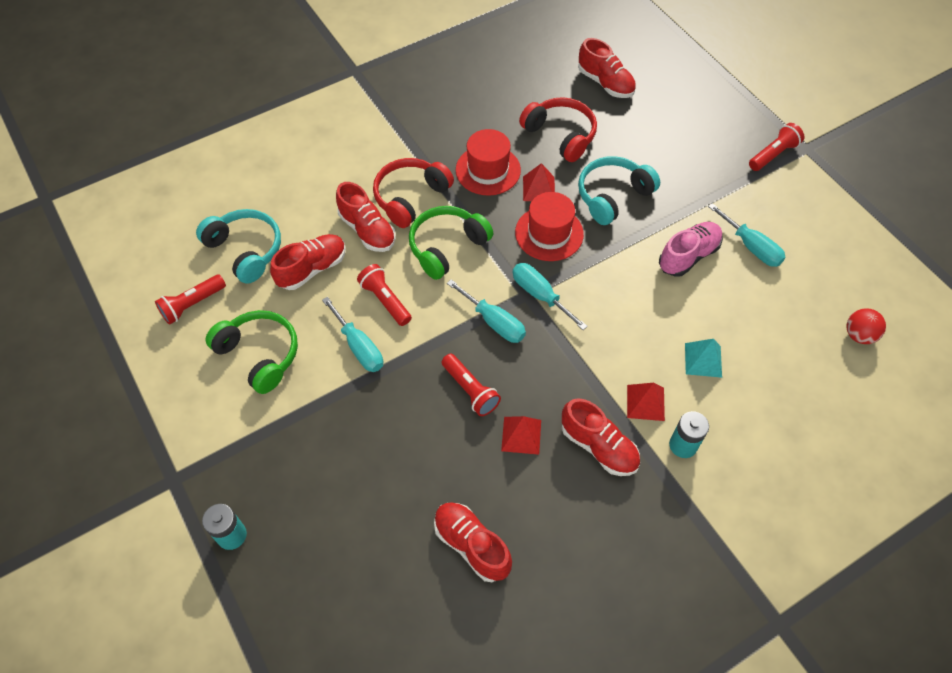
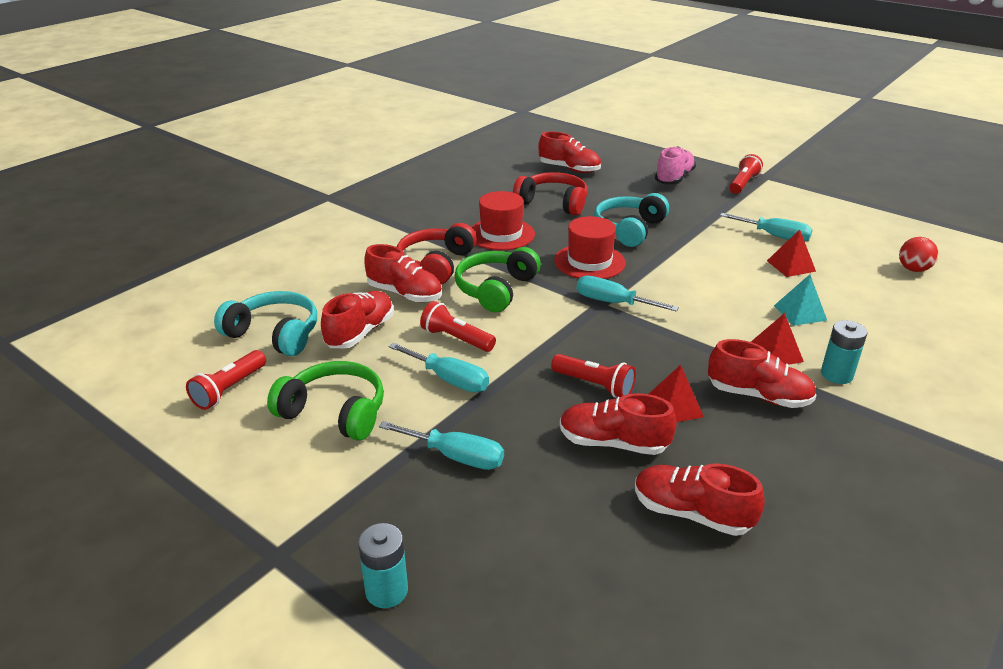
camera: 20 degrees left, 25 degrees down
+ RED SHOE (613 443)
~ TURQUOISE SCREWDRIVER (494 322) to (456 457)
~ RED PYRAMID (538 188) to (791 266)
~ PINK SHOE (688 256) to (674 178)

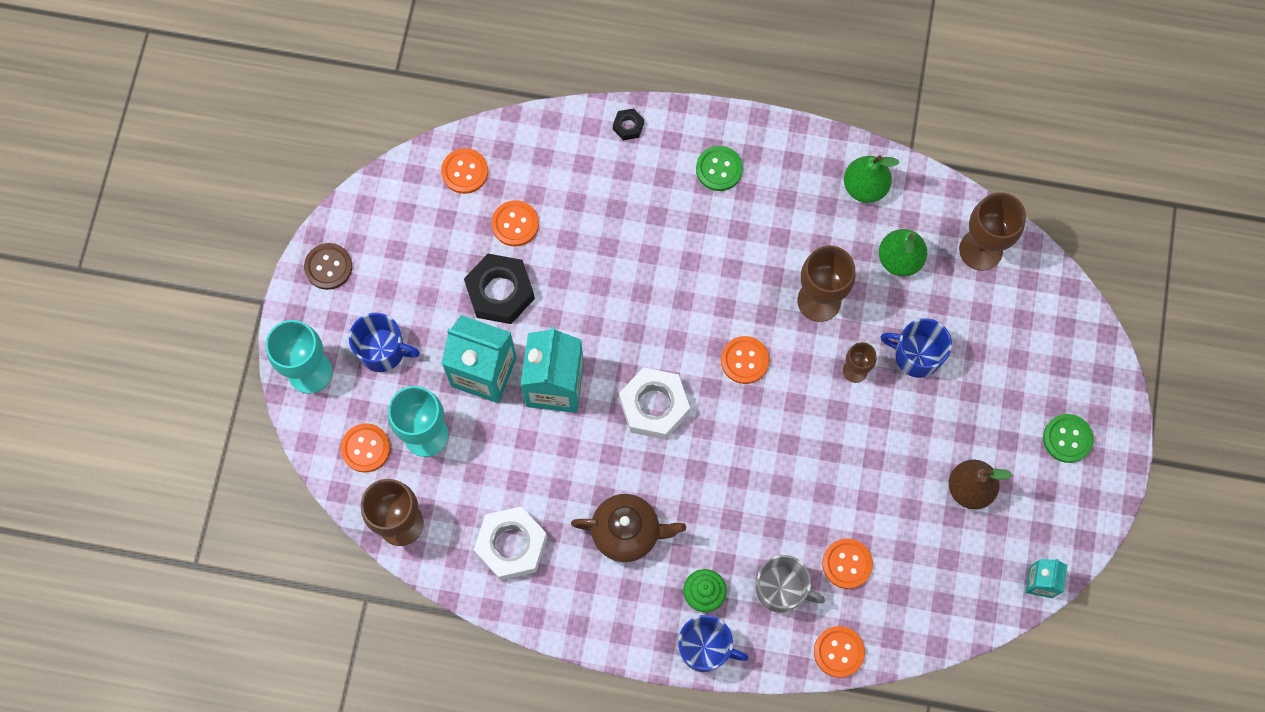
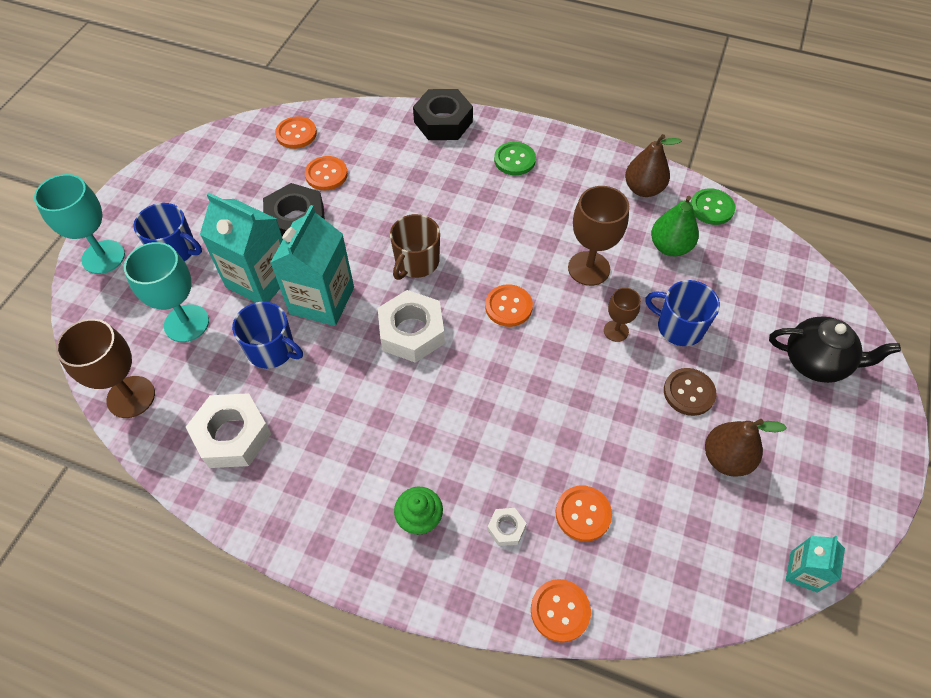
camera: 10 degrees right, 15 degrees down
- ORANGE BUTTON (366 448)
- BROWN TEAPOT (627 532)
- BROWN GOBLET (980 250)
+ BROWN MUG (416 262)
+ BLACK TEAPOT (816 362)
~ BROWN BUTTON (328 267) to (689 392)
~ BLUE MUG (705 648) to (272 350)
~ GREEN BUTTON (1067 439) to (711 208)
~ GREY MUG (781 589) to WHITE NUT (506 528)
~ GREEN PEAR (864 187) to BROWN PEAR (643 189)
~ BLACK NUT (628 126) = (443 122) x2.14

*WHAT YOU NEED TO DO*: Exactly the lines from the one containing "to (791 266)" to the final line of the entries are wanted; please write them out, both ends included, but not the pictures.

*EXPECTED ANSWER*:
~ RED PYRAMID (538 188) to (791 266)
~ PINK SHOE (688 256) to (674 178)

camera: 10 degrees right, 15 degrees down
- ORANGE BUTTON (366 448)
- BROWN TEAPOT (627 532)
- BROWN GOBLET (980 250)
+ BROWN MUG (416 262)
+ BLACK TEAPOT (816 362)
~ BROWN BUTTON (328 267) to (689 392)
~ BLUE MUG (705 648) to (272 350)
~ GREEN BUTTON (1067 439) to (711 208)
~ GREY MUG (781 589) to WHITE NUT (506 528)
~ GREEN PEAR (864 187) to BROWN PEAR (643 189)
~ BLACK NUT (628 126) = (443 122) x2.14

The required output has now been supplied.